* Extracted material
>>

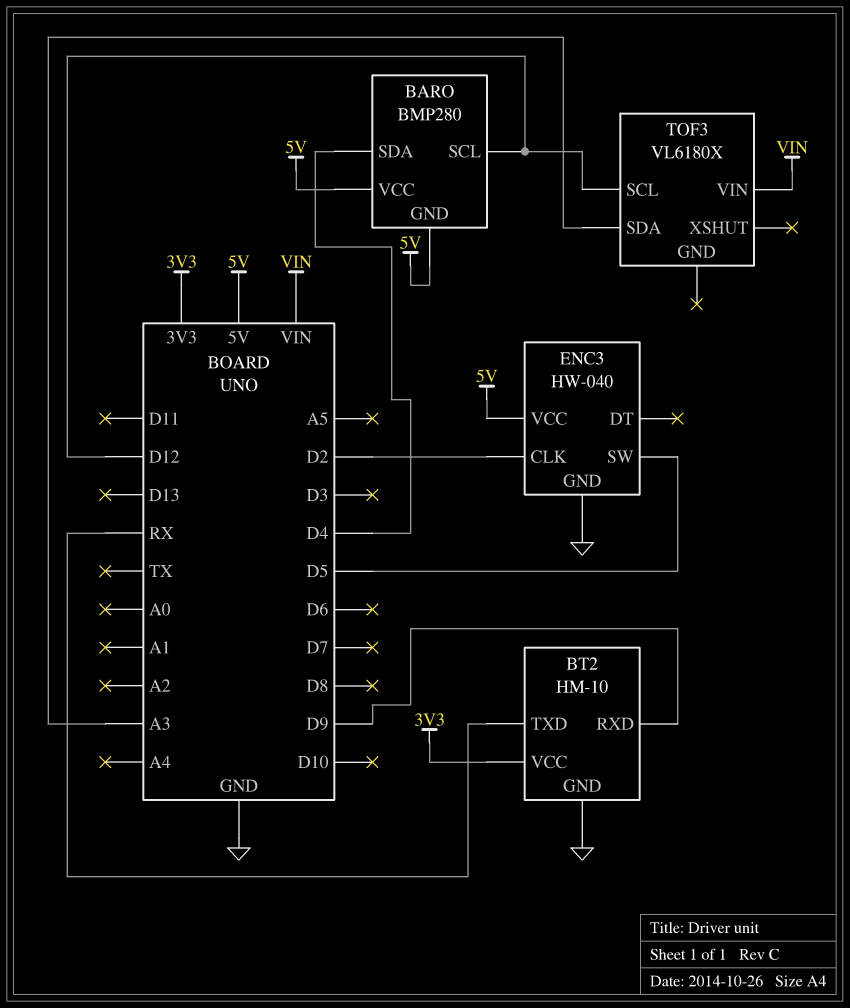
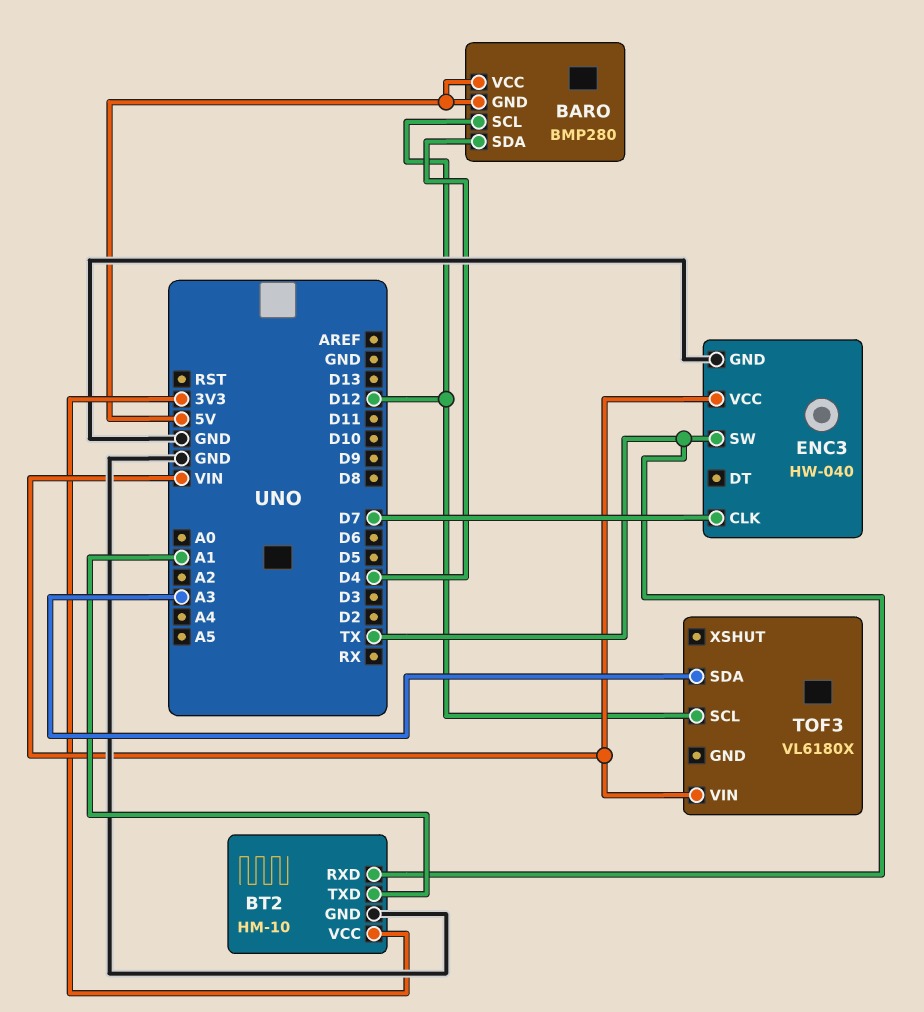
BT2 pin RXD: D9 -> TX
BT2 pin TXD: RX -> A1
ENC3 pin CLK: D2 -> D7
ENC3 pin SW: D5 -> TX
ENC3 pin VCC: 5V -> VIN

<<
>>

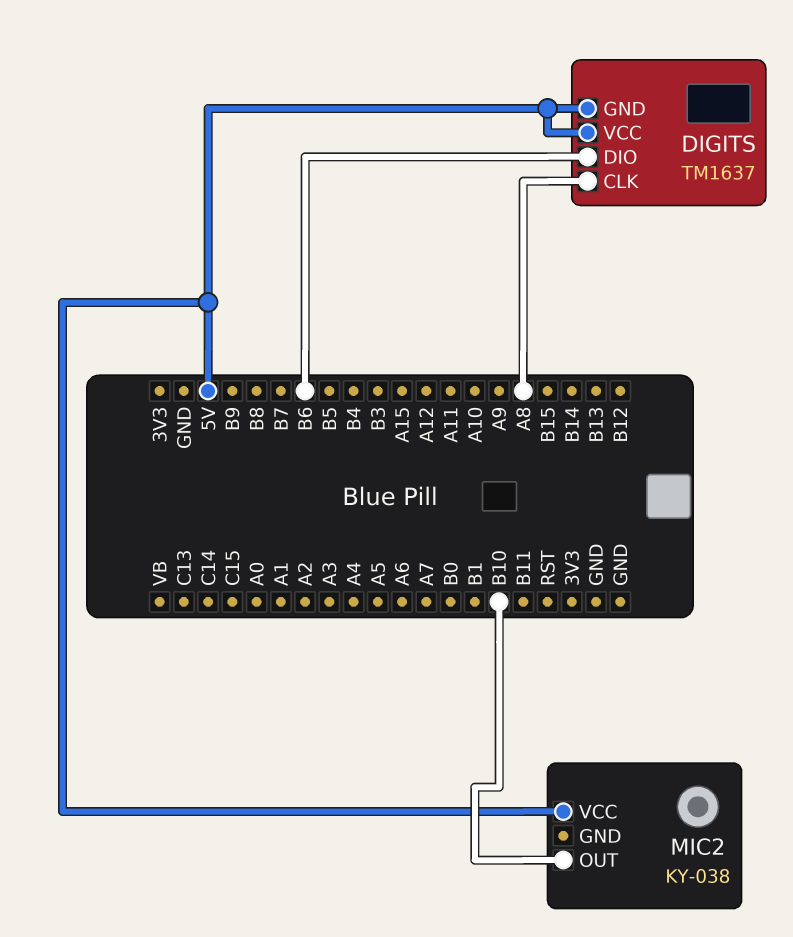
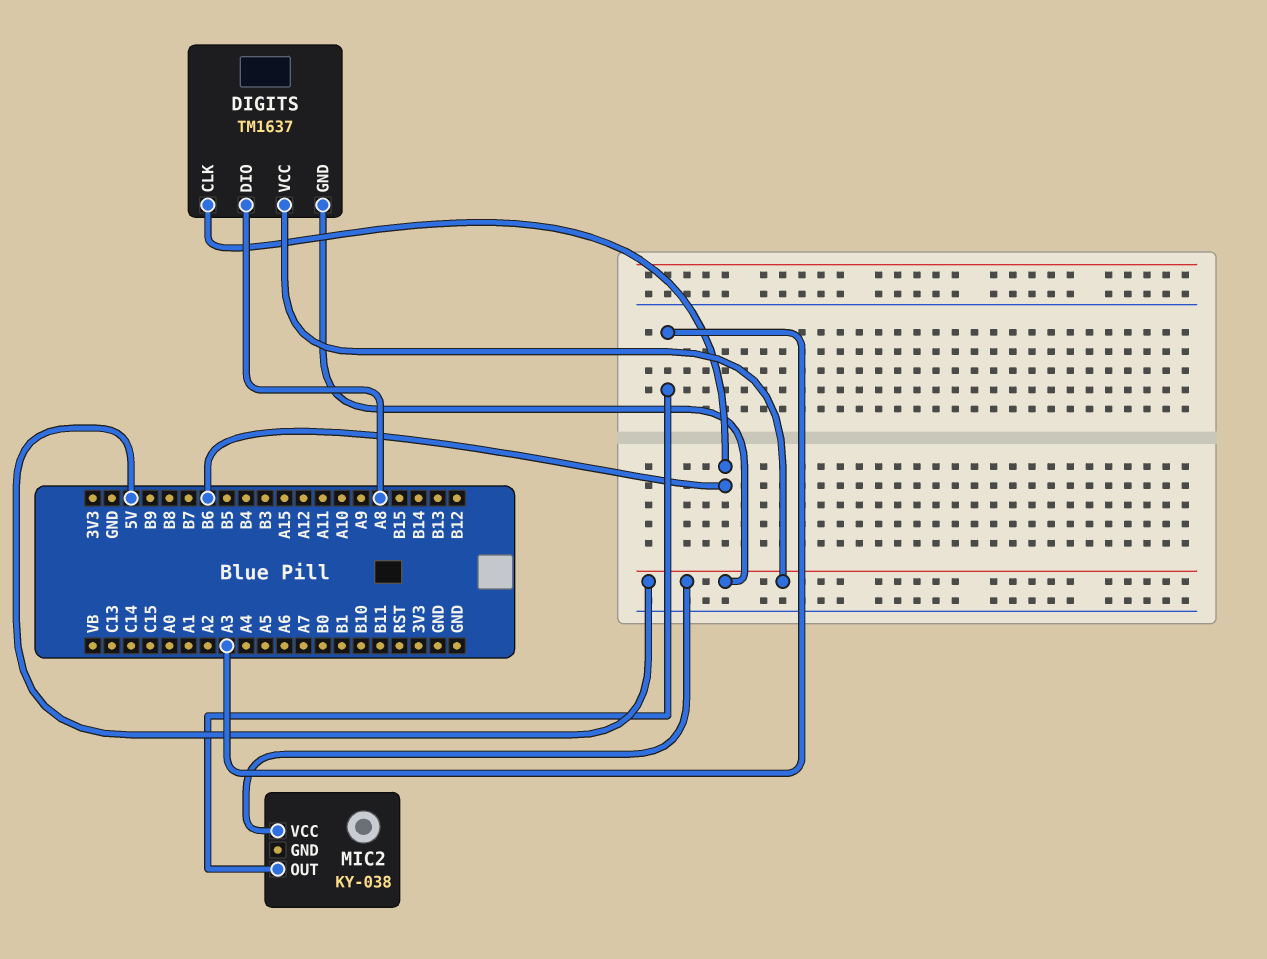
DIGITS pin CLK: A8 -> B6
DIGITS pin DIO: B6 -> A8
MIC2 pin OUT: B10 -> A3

<<
>>

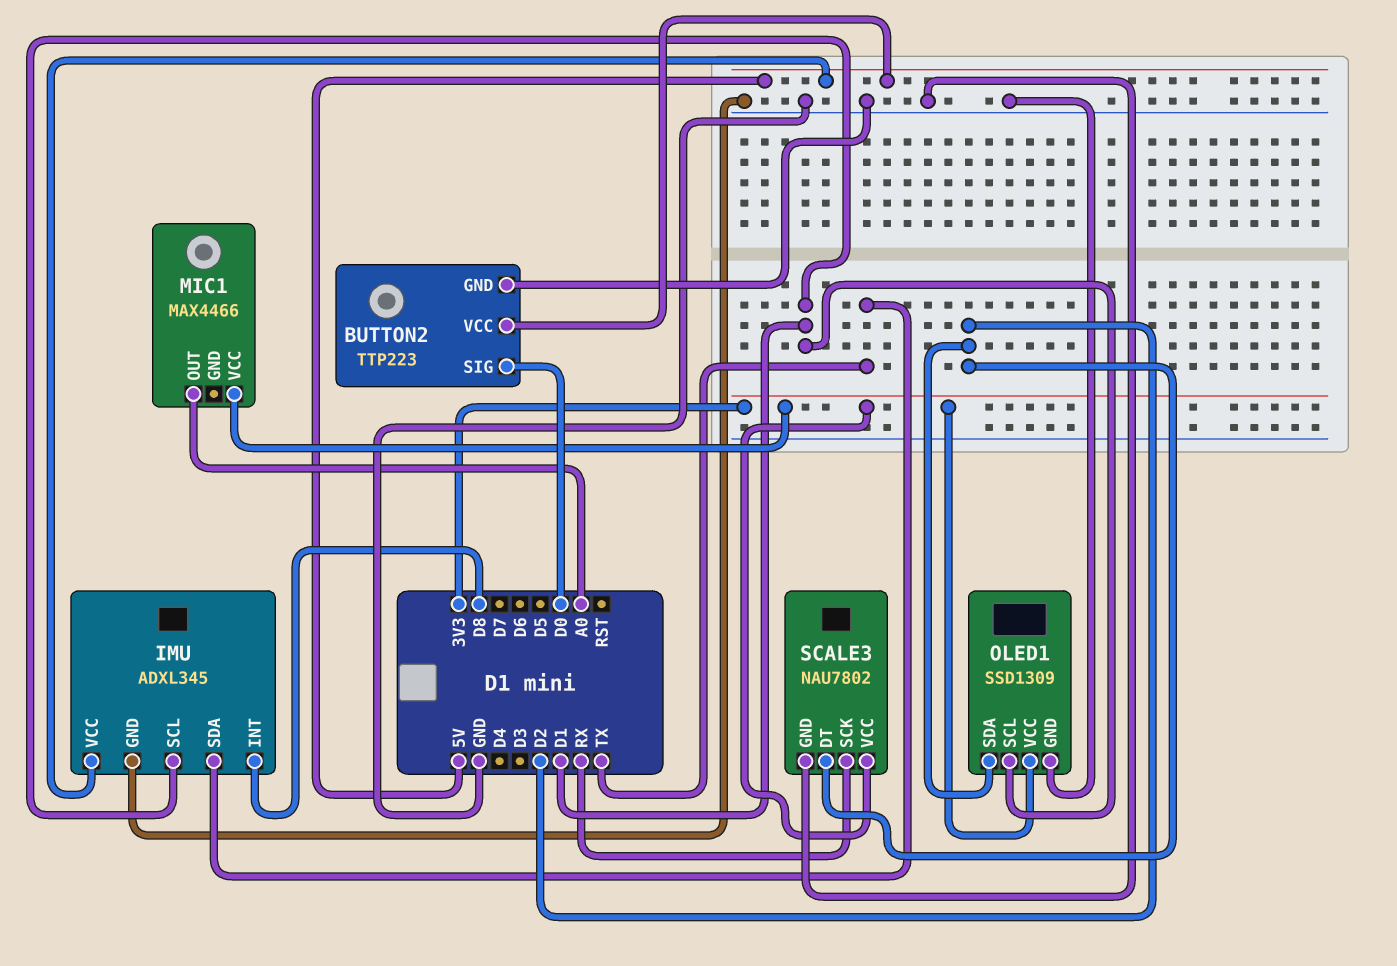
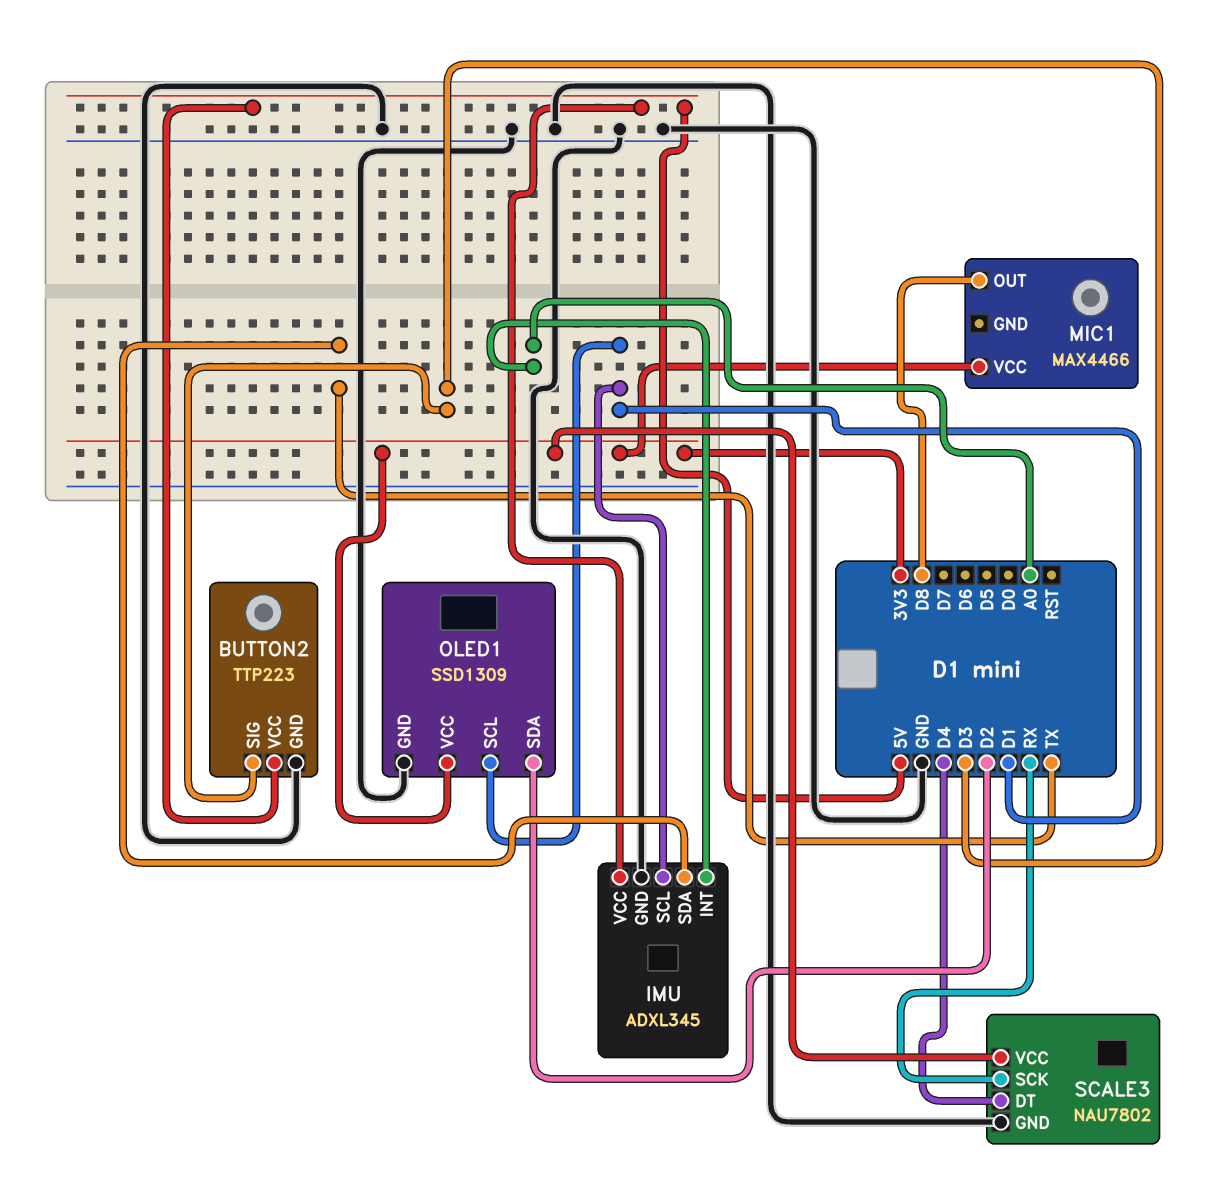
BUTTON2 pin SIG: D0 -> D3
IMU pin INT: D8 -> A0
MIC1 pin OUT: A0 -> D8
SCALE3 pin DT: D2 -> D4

<<

* Work task
If the string "DIGITS" is in a line of the entries, pick that line out.

* Output for this task
DIGITS pin CLK: A8 -> B6
DIGITS pin DIO: B6 -> A8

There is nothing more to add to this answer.